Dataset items
===
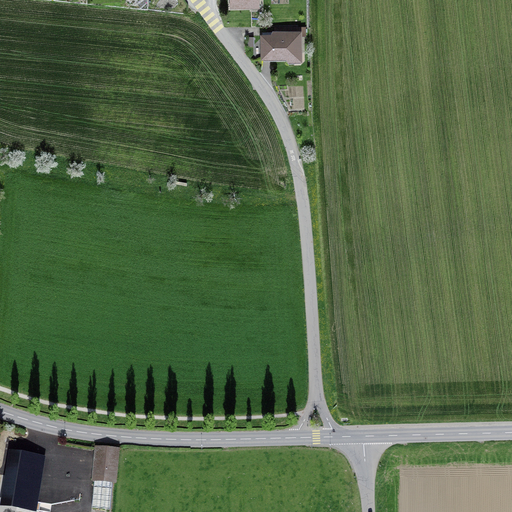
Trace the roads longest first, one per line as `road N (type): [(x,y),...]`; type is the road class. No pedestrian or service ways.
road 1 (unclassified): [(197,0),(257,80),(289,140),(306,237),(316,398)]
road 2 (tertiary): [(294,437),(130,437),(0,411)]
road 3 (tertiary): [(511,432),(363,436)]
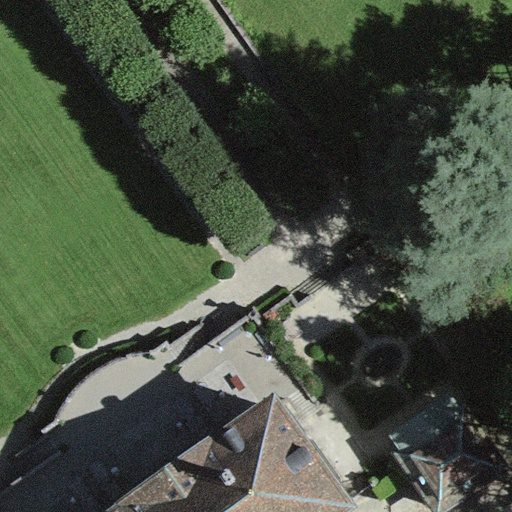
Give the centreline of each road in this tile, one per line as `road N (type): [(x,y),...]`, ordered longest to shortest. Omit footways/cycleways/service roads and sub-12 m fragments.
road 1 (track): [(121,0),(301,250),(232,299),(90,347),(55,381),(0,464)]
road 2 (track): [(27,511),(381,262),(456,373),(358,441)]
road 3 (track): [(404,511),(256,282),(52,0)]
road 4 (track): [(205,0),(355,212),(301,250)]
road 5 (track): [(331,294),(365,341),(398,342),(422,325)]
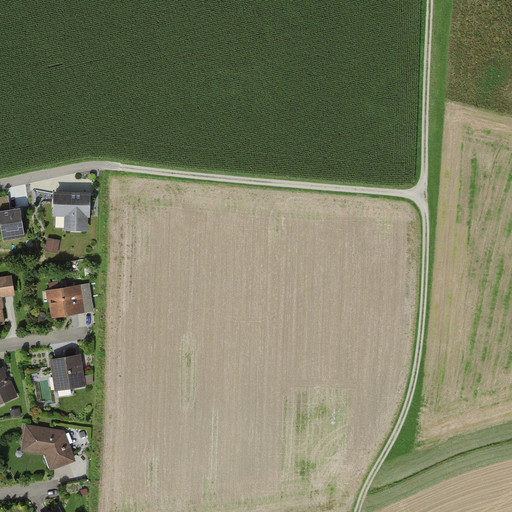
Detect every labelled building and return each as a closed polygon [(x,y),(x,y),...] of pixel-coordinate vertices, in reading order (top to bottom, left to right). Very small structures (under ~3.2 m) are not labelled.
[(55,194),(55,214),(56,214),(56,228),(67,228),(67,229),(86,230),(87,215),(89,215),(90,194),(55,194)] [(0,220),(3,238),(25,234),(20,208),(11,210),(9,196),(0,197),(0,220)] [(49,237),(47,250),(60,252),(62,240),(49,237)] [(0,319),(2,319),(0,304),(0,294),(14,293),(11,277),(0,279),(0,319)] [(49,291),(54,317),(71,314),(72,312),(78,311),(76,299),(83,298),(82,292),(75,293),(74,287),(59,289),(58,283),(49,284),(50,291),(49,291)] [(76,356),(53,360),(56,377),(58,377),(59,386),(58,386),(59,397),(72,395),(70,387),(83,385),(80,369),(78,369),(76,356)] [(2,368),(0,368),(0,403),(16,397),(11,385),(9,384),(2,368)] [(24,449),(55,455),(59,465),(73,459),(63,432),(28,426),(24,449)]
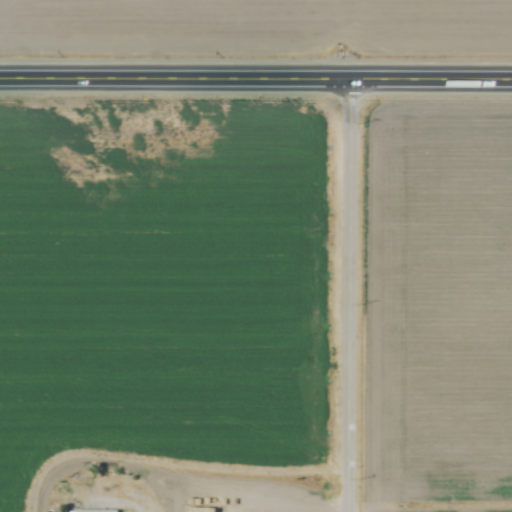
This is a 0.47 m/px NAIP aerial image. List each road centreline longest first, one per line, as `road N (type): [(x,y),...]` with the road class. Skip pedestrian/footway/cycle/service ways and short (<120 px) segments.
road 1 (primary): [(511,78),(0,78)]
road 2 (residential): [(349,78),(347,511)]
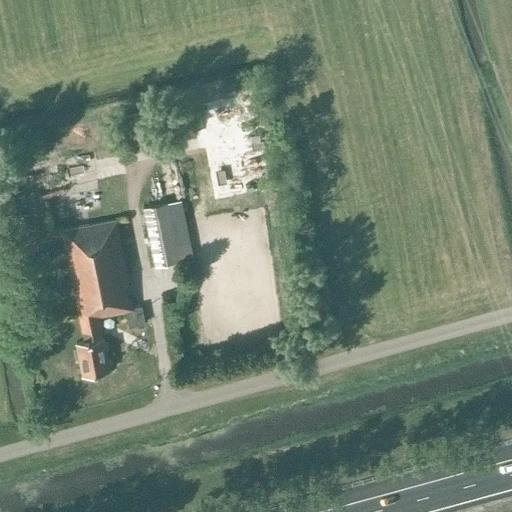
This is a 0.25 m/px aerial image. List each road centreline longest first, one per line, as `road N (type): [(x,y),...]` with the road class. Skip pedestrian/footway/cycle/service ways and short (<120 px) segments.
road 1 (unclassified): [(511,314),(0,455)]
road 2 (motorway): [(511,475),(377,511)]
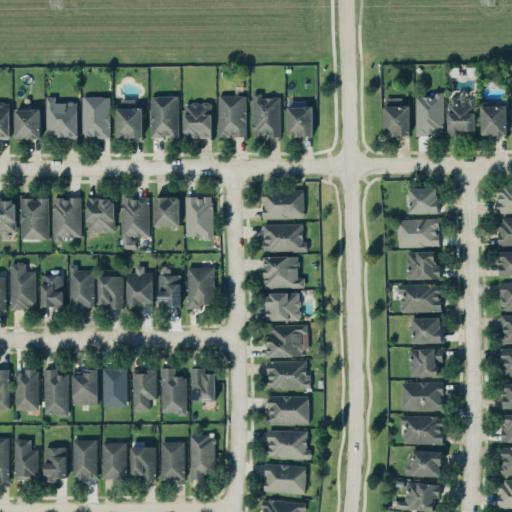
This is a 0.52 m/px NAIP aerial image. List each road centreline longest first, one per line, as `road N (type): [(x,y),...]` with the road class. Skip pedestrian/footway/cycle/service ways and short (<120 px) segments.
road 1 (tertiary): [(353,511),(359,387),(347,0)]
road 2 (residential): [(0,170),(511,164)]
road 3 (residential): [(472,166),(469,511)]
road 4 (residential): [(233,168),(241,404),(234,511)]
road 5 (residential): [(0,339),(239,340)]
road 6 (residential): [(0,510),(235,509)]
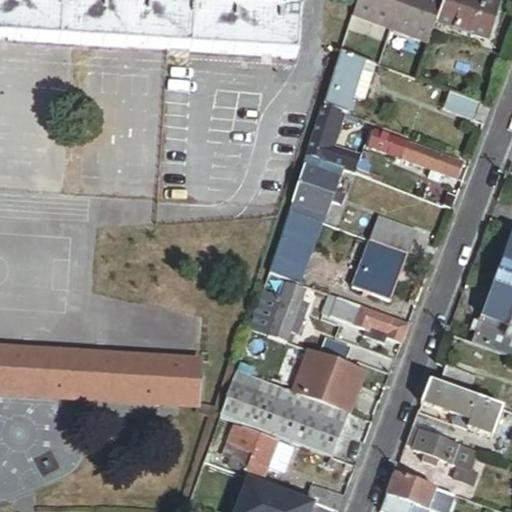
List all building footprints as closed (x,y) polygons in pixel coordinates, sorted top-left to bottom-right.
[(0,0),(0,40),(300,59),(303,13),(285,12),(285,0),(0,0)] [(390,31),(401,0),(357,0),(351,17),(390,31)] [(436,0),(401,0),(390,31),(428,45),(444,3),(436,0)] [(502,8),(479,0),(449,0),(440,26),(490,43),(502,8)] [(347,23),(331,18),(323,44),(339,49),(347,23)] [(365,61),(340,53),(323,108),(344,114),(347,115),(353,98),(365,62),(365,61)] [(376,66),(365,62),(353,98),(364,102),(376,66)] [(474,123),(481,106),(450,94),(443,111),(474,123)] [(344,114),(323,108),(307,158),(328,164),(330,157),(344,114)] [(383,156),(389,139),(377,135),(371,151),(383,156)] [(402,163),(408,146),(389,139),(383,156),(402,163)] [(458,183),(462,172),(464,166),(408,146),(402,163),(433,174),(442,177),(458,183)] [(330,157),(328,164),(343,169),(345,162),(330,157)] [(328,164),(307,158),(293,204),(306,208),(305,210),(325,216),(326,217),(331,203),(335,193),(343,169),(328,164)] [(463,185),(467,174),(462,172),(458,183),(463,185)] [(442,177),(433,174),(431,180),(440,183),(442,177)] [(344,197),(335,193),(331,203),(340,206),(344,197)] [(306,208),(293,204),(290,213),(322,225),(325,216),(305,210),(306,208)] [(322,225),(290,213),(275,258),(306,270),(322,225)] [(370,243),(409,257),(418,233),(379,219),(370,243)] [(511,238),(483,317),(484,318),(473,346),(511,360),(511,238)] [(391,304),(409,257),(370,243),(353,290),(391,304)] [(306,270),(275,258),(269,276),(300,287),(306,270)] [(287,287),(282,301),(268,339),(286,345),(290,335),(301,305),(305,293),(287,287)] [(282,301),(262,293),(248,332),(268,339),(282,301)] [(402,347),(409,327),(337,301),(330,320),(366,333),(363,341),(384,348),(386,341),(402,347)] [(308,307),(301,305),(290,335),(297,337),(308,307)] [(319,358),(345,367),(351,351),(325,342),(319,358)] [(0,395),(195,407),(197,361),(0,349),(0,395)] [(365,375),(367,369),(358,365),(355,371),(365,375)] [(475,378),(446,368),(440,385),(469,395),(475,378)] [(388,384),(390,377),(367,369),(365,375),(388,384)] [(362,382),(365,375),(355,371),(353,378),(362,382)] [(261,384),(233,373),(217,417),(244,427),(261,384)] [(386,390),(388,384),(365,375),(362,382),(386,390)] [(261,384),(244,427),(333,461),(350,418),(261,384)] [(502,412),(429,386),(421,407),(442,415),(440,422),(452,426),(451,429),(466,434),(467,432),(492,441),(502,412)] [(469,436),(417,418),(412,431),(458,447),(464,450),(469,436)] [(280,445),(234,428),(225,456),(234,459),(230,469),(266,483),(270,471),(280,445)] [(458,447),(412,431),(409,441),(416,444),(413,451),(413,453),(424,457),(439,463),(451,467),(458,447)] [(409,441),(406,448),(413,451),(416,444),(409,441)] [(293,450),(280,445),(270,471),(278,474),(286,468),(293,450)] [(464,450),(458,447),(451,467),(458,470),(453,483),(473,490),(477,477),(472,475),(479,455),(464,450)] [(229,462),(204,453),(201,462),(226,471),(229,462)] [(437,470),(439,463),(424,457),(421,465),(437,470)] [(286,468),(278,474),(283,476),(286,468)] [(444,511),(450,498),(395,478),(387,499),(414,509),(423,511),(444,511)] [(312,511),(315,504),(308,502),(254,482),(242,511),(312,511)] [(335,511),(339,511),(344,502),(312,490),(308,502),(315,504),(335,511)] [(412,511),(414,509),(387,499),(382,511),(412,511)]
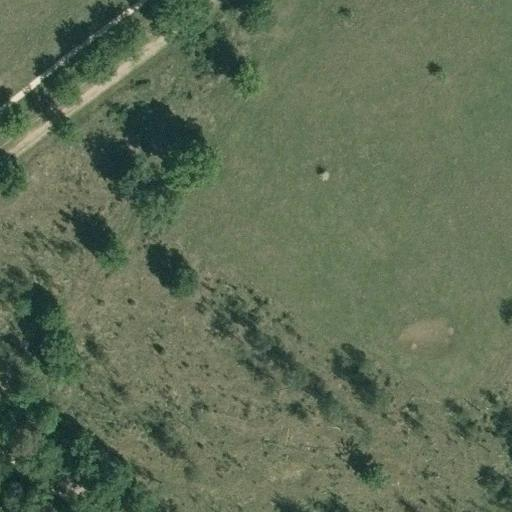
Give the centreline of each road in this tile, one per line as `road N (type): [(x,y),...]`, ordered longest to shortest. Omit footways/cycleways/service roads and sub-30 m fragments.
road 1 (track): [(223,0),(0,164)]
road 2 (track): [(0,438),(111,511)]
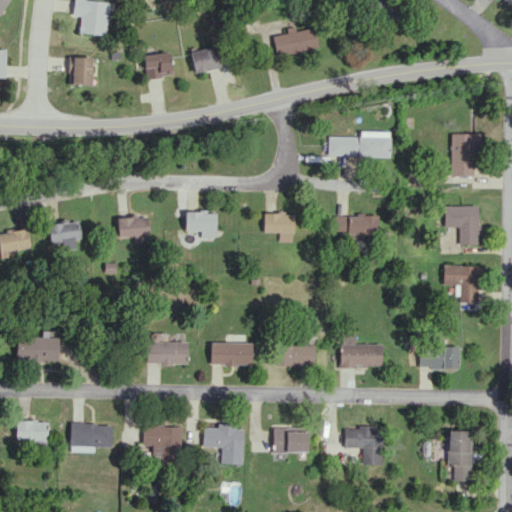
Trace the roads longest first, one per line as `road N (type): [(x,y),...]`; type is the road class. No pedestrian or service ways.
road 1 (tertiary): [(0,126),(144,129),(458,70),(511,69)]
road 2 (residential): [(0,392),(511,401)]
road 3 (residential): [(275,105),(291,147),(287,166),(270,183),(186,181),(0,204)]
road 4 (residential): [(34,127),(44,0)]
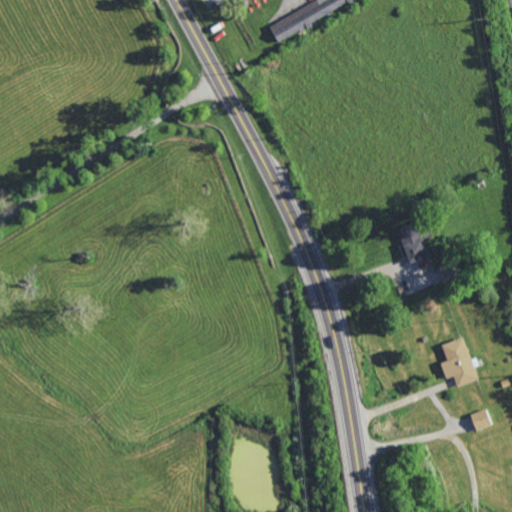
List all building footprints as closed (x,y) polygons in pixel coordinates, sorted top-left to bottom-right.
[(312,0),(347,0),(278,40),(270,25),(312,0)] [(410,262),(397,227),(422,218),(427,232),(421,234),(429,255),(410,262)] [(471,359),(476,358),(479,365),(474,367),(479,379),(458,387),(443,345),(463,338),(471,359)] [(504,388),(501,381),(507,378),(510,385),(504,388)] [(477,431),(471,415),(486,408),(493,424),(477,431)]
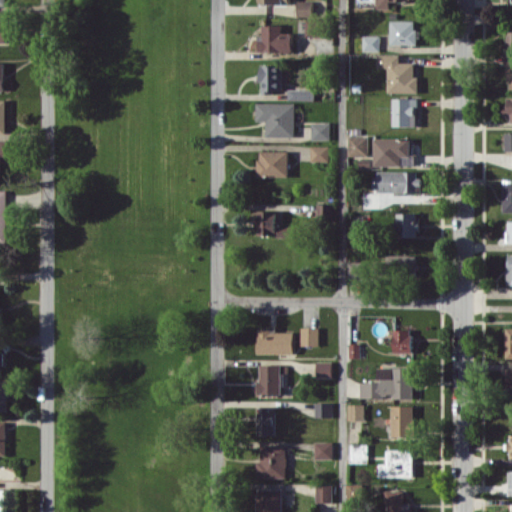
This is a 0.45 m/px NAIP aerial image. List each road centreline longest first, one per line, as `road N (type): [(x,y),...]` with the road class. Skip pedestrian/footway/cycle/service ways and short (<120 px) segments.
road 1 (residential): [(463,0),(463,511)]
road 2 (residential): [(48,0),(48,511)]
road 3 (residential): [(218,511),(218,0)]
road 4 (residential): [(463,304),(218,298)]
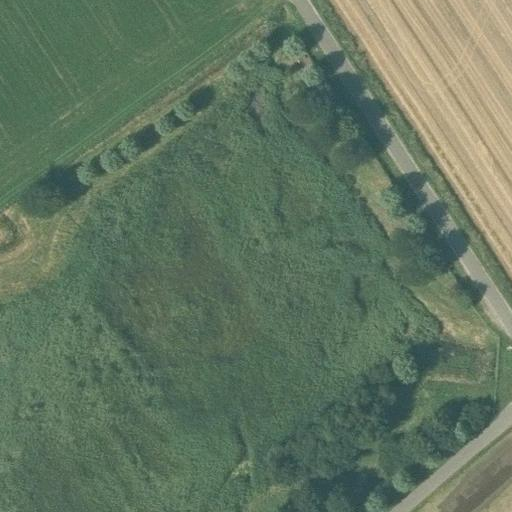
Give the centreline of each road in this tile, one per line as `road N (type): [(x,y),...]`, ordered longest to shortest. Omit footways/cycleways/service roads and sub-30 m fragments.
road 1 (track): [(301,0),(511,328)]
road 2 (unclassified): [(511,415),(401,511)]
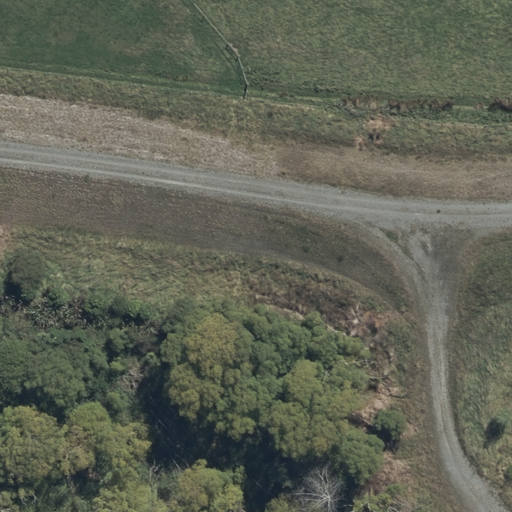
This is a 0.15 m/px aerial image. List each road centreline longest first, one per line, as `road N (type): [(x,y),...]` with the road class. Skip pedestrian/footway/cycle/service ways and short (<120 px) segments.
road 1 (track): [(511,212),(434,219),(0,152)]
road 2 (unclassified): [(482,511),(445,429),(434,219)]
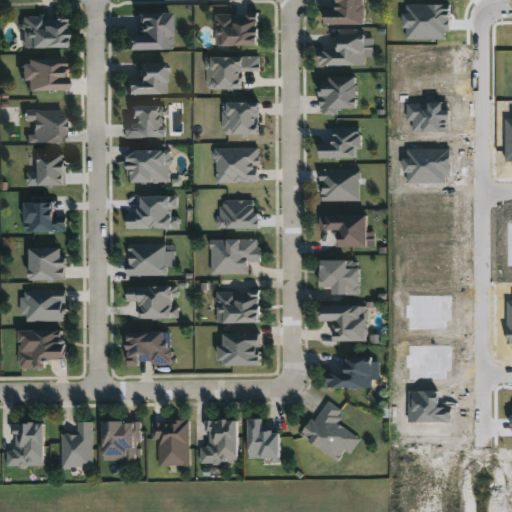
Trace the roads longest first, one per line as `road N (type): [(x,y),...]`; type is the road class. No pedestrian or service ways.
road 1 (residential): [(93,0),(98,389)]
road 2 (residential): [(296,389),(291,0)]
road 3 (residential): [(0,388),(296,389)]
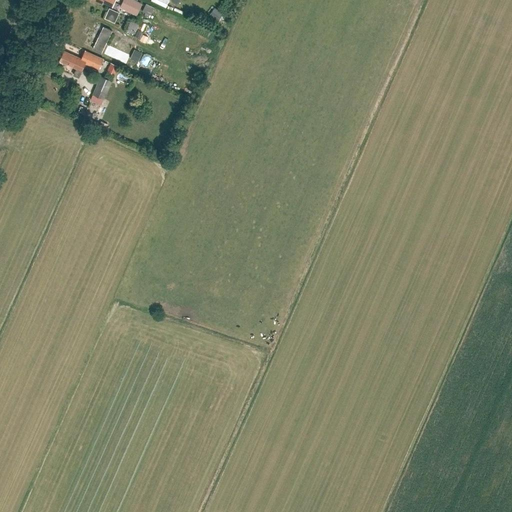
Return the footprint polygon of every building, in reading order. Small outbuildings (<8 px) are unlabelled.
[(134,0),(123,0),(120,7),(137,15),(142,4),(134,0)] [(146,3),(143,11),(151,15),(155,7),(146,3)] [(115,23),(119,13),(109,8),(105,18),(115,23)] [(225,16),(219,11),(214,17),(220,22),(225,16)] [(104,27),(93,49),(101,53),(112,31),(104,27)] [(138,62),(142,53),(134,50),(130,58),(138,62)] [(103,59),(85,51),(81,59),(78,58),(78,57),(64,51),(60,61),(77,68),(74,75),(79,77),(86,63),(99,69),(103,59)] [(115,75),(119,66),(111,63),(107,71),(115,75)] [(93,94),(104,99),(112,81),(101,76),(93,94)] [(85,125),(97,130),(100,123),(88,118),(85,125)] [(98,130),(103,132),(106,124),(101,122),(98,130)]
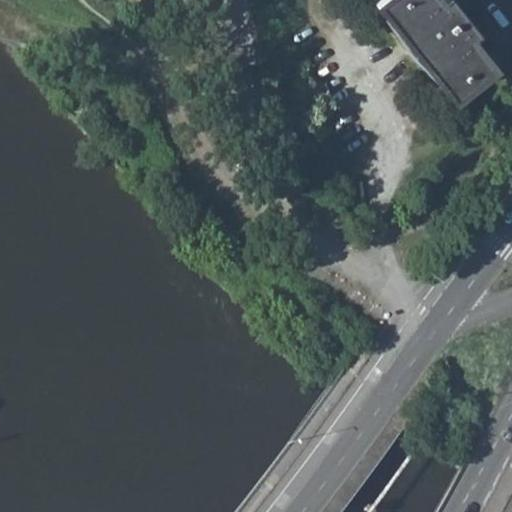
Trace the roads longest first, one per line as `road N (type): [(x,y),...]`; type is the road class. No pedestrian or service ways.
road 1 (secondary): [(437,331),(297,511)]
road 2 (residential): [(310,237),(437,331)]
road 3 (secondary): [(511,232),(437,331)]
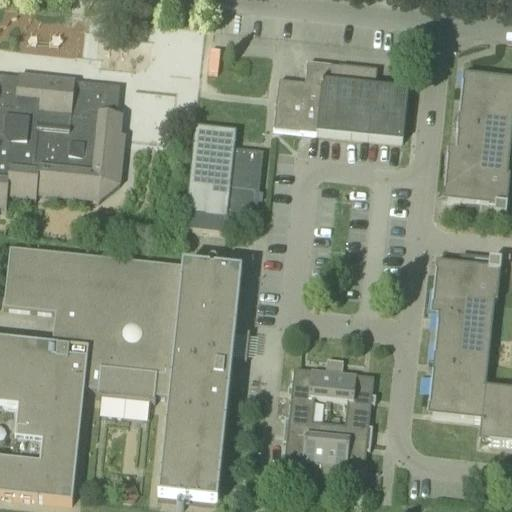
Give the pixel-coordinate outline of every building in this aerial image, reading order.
===
§ TASK BRIEF:
Output the lines between the one holding "This is a 0.47" and the one holding "road 2 (residential): [(349,78),(347,511)]", inclusive, as a JSON list of strings with one string per line and no blank lines.

§ OUTPUT BELOW:
[
  "This is a 0.47 m/px NAIP aerial image. List each road centreline longest first, one per line, as `road N (type): [(x,y),...]` with the road class. Skip pedestrian/footway/cycle/service ways and short (<120 px) segments.",
  "road 1 (primary): [(511,78),(0,78)]",
  "road 2 (residential): [(349,78),(347,511)]"
]